> _Record set_:

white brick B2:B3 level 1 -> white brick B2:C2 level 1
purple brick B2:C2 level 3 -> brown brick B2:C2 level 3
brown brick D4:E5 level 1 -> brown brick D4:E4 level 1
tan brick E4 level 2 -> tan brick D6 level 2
--
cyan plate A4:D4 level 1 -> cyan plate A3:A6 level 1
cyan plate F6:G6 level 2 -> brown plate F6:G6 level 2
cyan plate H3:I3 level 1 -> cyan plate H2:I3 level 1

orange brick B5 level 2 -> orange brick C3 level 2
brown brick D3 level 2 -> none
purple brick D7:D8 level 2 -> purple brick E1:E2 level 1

> _Work request_: Reproduce exactly, and with no other material, the lines between those holding "white brick B2:B3" and "tan brick E4 level 2 -> tan brick D6 level 2", inclusive.

> _Output for this exercise_:
white brick B2:B3 level 1 -> white brick B2:C2 level 1
purple brick B2:C2 level 3 -> brown brick B2:C2 level 3
brown brick D4:E5 level 1 -> brown brick D4:E4 level 1
tan brick E4 level 2 -> tan brick D6 level 2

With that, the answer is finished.